> [Your task]
Output exactly the lines from the one with "TP2: test point (LED) -> none" through the last line of the data below, both included, and nothing more.

=== Begin Enclosure ===

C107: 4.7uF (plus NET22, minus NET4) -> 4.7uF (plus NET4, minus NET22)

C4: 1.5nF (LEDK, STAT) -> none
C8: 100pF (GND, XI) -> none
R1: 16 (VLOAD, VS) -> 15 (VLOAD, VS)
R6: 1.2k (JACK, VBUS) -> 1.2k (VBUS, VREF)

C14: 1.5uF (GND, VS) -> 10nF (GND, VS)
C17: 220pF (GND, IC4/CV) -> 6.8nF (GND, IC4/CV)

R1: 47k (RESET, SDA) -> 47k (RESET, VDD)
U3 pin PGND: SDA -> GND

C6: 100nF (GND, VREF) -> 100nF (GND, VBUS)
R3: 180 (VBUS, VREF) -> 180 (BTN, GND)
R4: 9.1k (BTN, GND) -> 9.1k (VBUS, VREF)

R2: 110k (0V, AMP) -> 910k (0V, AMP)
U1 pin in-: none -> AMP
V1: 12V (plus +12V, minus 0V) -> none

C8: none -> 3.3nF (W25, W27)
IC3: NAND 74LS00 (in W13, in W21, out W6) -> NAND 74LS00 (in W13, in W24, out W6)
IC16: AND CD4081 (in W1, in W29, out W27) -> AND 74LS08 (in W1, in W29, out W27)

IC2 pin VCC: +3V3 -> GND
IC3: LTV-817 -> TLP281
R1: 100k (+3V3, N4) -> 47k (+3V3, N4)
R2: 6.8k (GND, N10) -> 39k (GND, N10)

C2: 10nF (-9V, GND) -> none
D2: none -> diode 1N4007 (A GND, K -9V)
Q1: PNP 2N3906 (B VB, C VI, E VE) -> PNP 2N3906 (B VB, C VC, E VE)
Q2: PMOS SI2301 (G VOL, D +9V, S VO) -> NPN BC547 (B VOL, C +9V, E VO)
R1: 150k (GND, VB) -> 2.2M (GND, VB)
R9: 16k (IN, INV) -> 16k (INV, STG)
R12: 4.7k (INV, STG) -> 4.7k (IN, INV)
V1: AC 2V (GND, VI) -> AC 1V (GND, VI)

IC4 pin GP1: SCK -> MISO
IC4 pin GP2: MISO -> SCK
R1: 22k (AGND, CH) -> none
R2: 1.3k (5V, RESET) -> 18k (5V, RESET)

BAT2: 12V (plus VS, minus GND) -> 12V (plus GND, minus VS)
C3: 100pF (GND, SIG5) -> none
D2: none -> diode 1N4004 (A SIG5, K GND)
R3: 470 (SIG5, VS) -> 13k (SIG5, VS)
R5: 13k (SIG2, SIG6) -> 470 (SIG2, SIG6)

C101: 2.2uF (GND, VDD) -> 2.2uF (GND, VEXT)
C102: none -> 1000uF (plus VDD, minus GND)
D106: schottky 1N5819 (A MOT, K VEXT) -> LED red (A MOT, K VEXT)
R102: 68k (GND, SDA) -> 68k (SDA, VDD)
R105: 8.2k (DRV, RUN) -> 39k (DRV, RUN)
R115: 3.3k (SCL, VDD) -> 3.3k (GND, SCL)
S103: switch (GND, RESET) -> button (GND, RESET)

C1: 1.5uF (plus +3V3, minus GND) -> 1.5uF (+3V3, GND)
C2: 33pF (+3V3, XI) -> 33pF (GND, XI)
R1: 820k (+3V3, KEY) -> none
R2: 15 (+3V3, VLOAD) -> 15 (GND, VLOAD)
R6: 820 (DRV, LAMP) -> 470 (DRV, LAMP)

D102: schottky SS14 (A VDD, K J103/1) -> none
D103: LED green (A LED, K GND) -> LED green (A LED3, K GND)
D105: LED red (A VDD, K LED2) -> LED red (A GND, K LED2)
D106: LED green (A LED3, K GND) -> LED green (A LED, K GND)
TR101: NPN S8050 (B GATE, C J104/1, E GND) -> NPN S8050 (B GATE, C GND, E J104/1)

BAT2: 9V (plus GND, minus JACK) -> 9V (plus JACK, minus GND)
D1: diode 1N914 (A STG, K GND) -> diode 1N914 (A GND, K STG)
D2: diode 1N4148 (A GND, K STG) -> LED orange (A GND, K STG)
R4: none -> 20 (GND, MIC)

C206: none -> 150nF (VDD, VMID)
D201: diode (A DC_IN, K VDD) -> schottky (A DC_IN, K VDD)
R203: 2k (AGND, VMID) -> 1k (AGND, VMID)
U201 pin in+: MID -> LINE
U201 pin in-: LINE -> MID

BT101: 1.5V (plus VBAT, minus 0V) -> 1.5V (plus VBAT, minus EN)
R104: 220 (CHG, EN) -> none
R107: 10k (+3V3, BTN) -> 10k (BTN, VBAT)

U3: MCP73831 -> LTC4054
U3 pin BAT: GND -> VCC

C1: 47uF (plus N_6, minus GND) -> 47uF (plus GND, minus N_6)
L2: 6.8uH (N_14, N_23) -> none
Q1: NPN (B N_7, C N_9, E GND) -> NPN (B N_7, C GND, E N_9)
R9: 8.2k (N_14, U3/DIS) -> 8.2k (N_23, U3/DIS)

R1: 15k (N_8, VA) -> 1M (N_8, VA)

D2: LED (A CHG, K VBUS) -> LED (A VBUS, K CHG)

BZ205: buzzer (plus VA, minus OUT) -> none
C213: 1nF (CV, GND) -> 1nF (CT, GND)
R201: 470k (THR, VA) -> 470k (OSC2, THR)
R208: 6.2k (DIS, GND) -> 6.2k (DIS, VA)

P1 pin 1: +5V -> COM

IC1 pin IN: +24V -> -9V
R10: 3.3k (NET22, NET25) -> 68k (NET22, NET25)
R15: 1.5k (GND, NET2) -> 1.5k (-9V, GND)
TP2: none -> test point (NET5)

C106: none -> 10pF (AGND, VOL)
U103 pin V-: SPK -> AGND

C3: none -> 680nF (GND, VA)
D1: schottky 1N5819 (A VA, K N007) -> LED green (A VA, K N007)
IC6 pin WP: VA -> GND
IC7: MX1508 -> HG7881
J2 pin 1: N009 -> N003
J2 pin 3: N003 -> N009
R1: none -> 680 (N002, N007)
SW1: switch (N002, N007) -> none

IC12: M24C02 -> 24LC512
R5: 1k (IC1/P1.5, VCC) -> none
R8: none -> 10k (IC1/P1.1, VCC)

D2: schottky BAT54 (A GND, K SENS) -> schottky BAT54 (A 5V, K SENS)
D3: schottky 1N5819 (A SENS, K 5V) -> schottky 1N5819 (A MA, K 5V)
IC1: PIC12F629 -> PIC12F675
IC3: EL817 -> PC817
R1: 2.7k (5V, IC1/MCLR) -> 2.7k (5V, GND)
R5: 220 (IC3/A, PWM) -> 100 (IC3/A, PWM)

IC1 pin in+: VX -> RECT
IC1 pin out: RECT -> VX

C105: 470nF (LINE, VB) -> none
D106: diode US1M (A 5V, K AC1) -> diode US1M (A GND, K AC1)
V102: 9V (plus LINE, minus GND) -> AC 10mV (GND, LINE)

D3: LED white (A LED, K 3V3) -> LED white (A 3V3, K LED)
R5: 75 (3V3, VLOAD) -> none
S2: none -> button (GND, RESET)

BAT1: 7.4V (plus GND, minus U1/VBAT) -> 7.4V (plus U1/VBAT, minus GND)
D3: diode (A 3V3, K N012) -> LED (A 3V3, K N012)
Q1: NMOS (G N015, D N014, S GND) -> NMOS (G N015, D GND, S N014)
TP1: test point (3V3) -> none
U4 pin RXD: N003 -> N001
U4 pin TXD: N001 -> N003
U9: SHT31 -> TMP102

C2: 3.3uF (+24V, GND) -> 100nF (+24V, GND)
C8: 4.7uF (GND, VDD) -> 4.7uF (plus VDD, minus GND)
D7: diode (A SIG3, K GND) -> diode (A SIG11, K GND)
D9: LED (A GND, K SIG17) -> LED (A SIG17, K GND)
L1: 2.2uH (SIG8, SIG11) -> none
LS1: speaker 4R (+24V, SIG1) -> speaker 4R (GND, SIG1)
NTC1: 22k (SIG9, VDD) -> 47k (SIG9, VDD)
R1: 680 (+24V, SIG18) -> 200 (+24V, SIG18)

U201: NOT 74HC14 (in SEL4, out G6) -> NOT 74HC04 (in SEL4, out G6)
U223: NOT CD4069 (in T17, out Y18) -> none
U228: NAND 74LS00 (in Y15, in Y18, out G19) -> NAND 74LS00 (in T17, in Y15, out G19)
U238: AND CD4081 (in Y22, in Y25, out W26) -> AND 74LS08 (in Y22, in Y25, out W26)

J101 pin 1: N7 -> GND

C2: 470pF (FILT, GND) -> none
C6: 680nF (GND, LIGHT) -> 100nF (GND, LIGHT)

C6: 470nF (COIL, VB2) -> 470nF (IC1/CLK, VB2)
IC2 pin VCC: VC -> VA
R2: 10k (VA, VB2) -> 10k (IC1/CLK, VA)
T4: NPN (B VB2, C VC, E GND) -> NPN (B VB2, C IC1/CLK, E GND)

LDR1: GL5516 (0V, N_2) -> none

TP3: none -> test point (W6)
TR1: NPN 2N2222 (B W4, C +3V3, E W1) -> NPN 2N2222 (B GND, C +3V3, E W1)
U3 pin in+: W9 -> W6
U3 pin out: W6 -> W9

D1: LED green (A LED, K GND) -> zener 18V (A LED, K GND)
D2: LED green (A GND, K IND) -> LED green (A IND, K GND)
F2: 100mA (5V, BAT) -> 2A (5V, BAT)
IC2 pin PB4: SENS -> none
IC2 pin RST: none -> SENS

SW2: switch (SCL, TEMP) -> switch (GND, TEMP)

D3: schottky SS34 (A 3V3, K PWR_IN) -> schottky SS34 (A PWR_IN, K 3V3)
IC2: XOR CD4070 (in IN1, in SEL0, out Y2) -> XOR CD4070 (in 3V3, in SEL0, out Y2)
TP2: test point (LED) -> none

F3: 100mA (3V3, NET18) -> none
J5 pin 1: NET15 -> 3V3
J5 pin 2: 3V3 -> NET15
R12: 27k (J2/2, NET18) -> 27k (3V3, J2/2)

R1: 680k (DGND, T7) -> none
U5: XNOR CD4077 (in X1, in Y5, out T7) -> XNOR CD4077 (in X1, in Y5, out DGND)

=== End Enclosure ===

> [Exercise output]
TP2: test point (LED) -> none

F3: 100mA (3V3, NET18) -> none
J5 pin 1: NET15 -> 3V3
J5 pin 2: 3V3 -> NET15
R12: 27k (J2/2, NET18) -> 27k (3V3, J2/2)

R1: 680k (DGND, T7) -> none
U5: XNOR CD4077 (in X1, in Y5, out T7) -> XNOR CD4077 (in X1, in Y5, out DGND)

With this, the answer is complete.